══ Data entries ══
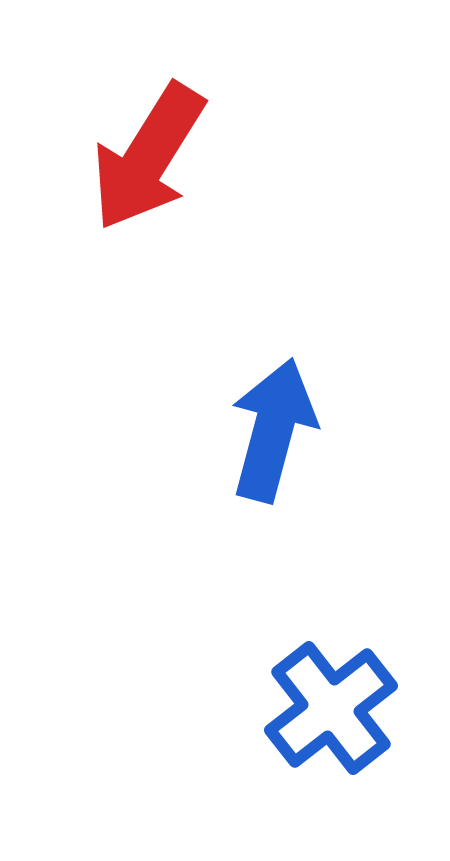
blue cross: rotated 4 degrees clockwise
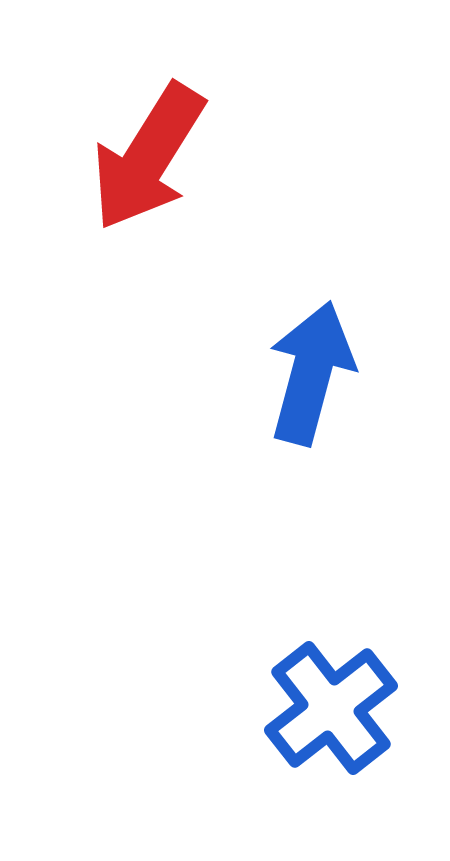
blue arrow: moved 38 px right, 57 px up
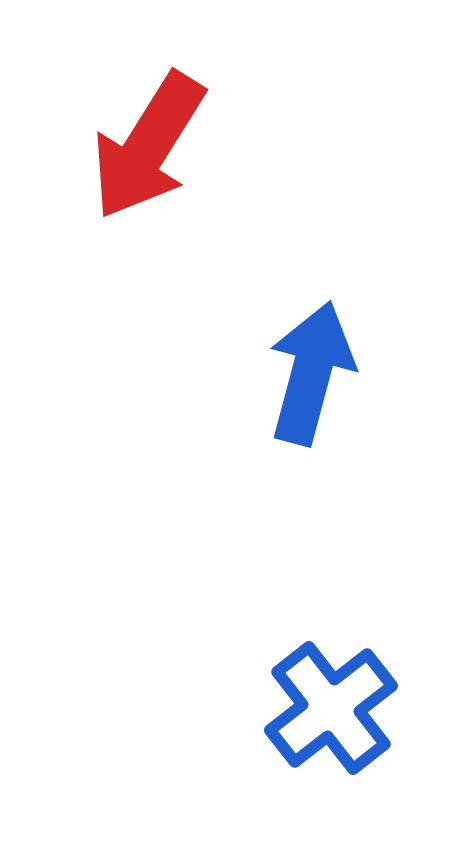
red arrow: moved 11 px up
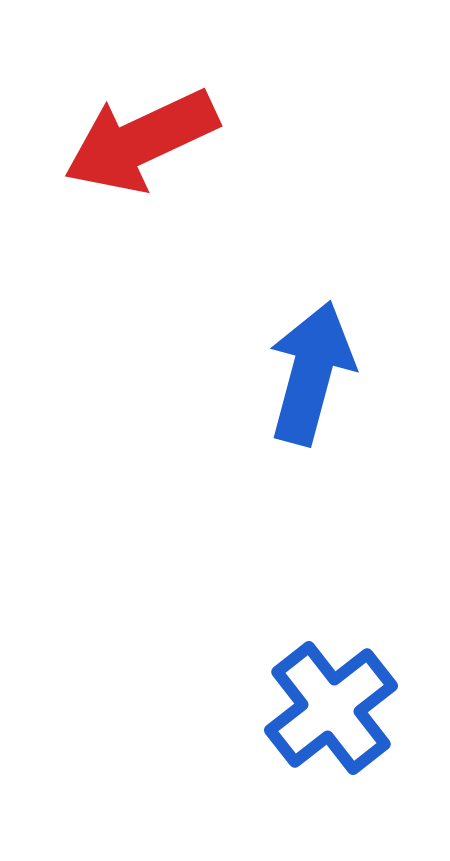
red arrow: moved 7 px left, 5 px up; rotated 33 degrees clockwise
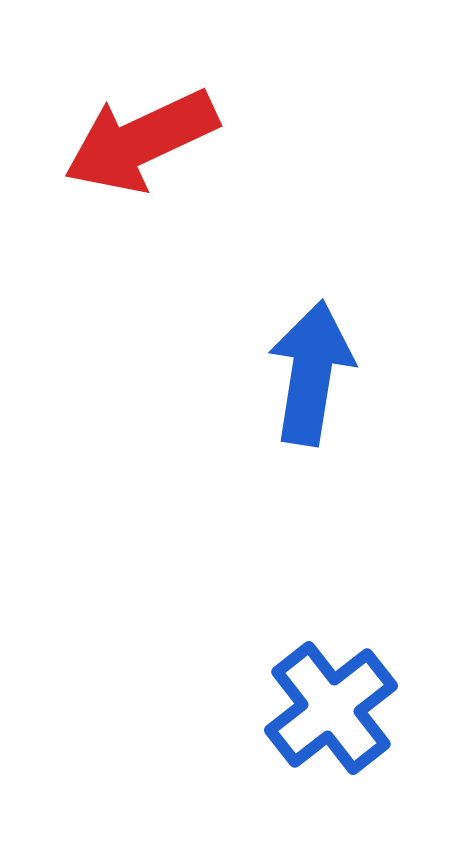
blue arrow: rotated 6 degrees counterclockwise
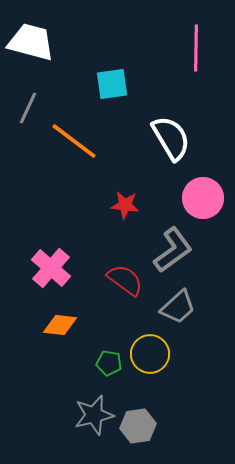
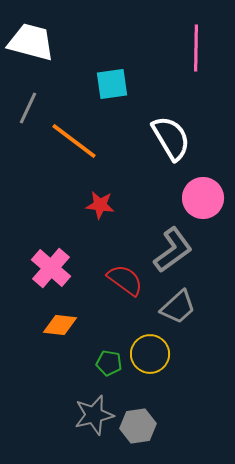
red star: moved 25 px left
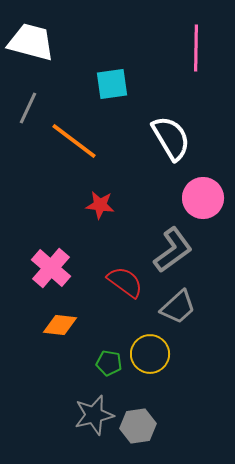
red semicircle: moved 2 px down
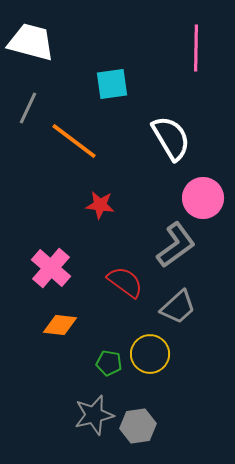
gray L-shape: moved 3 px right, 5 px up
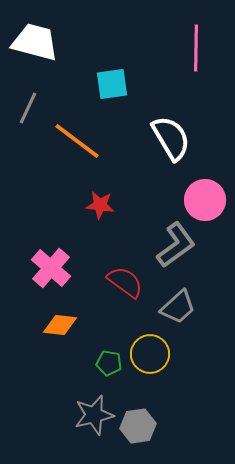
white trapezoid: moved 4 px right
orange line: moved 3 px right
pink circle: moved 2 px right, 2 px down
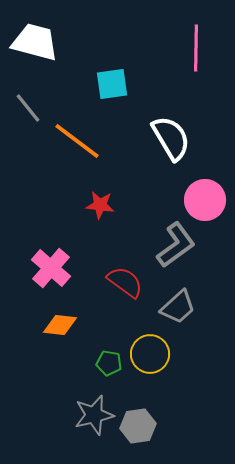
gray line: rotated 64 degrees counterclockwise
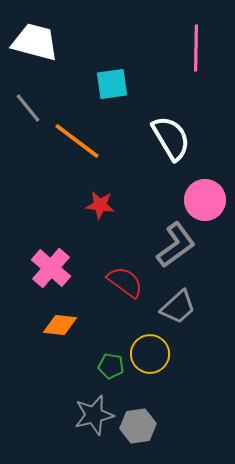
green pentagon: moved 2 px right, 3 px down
═══
══ Data entries ══
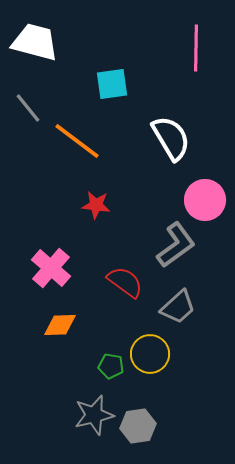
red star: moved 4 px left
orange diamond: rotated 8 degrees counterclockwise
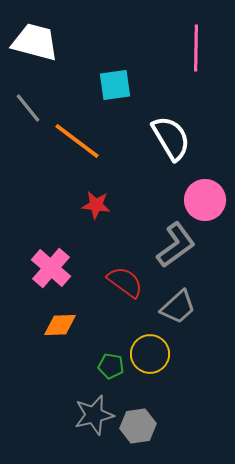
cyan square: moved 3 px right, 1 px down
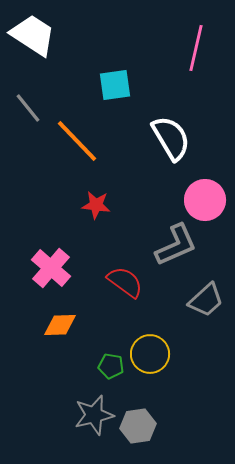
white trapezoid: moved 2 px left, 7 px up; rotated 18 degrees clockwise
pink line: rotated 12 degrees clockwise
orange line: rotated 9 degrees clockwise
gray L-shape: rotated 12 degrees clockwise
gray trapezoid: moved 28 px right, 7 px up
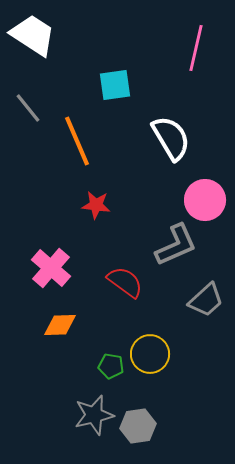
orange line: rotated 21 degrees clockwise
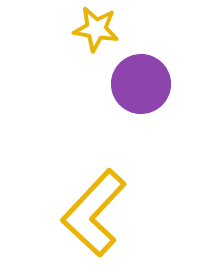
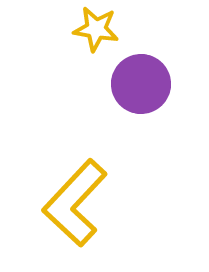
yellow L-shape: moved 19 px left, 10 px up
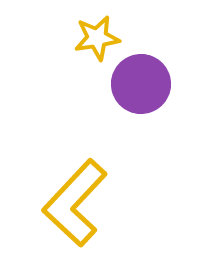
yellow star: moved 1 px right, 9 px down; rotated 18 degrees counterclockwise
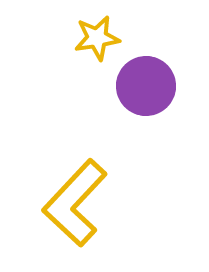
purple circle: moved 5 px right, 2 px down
═══
__Exercise description__. Convert the material into a JSON list of strings, one string per line, starting with the line containing "blue arrow: moved 38 px right, 57 px up" and going on through the line containing "gray line: rotated". Omit blank lines, and leave the pictures out of the list.

__Solution to this exercise__.
[
  "blue arrow: moved 38 px right, 57 px up",
  "red arrow: moved 11 px up",
  "red arrow: moved 7 px left, 5 px up; rotated 33 degrees clockwise",
  "blue arrow: rotated 6 degrees counterclockwise",
  "red star: moved 25 px left",
  "red semicircle: moved 2 px down",
  "gray L-shape: moved 3 px right, 5 px up",
  "white trapezoid: moved 4 px right",
  "orange line: moved 3 px right",
  "pink circle: moved 2 px right, 2 px down",
  "gray line: rotated 64 degrees counterclockwise"
]